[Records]
- - - - - - -

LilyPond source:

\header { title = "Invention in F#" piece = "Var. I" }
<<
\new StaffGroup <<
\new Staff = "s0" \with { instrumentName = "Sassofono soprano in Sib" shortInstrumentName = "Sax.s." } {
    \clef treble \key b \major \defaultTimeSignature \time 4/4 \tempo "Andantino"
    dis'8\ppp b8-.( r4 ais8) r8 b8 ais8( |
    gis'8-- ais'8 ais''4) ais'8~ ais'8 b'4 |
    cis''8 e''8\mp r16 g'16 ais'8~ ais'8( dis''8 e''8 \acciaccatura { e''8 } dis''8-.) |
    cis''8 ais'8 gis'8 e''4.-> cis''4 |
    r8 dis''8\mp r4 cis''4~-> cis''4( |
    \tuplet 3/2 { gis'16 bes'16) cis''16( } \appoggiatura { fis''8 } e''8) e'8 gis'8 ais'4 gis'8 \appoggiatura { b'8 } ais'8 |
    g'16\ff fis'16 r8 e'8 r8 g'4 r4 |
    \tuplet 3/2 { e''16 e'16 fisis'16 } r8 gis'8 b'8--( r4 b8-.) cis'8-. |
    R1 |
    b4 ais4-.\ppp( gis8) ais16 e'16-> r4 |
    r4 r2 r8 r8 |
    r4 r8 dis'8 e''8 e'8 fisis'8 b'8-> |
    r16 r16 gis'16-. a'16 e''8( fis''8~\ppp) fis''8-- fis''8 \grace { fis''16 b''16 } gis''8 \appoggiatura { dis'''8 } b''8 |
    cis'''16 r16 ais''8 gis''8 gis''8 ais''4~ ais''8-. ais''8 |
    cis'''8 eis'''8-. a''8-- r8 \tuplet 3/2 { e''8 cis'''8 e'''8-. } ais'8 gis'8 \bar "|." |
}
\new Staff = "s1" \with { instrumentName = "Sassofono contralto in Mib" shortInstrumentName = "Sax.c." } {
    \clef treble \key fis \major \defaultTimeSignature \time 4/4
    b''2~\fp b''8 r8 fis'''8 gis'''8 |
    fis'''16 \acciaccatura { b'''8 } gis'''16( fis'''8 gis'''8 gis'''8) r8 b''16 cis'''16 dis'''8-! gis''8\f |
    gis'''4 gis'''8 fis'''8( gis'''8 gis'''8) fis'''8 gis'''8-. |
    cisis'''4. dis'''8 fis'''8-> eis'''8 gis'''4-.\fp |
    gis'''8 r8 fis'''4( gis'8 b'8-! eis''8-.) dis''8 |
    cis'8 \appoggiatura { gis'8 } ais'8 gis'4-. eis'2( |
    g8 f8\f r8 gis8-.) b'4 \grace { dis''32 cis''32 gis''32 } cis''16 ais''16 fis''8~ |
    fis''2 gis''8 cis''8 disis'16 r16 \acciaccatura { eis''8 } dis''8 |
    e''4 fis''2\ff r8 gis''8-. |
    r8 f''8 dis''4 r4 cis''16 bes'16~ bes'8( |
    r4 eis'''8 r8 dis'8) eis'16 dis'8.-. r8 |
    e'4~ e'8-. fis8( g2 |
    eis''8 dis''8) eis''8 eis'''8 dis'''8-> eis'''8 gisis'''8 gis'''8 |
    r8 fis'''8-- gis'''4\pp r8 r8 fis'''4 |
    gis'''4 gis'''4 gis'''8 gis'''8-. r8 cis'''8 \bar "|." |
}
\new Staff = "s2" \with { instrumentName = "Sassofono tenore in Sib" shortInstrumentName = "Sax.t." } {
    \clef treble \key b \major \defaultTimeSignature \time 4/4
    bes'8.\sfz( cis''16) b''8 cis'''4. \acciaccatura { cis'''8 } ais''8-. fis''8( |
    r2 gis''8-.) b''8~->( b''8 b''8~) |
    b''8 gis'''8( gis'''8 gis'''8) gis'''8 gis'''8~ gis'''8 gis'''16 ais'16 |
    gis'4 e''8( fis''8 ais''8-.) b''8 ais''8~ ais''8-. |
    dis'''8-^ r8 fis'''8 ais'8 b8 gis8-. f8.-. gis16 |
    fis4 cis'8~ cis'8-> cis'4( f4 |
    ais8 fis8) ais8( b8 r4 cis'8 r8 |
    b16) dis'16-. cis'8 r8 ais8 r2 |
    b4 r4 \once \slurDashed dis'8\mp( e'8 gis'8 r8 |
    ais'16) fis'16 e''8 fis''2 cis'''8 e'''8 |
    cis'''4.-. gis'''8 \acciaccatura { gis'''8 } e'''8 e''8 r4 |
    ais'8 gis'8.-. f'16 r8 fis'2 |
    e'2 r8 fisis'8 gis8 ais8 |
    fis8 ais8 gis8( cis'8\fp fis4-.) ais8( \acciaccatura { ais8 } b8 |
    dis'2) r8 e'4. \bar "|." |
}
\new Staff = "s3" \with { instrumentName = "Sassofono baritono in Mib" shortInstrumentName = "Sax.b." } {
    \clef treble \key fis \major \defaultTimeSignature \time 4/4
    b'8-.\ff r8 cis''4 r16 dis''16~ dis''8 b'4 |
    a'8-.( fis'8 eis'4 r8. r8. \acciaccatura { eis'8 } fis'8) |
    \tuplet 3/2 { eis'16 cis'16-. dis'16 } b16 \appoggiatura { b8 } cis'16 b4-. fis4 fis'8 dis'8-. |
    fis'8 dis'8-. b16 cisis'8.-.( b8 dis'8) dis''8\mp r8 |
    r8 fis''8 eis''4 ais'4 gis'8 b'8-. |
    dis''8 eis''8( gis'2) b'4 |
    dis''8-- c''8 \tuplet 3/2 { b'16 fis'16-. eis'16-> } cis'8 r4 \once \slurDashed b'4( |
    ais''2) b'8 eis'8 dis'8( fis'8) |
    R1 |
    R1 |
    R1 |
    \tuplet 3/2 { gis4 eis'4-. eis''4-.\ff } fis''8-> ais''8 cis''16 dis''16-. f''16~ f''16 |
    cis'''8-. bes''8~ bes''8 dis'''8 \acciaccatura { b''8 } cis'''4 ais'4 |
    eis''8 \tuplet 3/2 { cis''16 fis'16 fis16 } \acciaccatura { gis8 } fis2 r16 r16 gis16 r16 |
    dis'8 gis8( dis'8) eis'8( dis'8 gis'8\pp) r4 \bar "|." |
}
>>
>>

- - - - - - -

--- AIM OF THE EXERCISE ---
Return every line of the records above that contains the string "time", treating uppercase and lowercase letters as different.

--- THE RESULT ---
    \clef treble \key b \major \defaultTimeSignature \time 4/4 \tempo "Andantino"
    \clef treble \key fis \major \defaultTimeSignature \time 4/4
    \clef treble \key b \major \defaultTimeSignature \time 4/4
    \clef treble \key fis \major \defaultTimeSignature \time 4/4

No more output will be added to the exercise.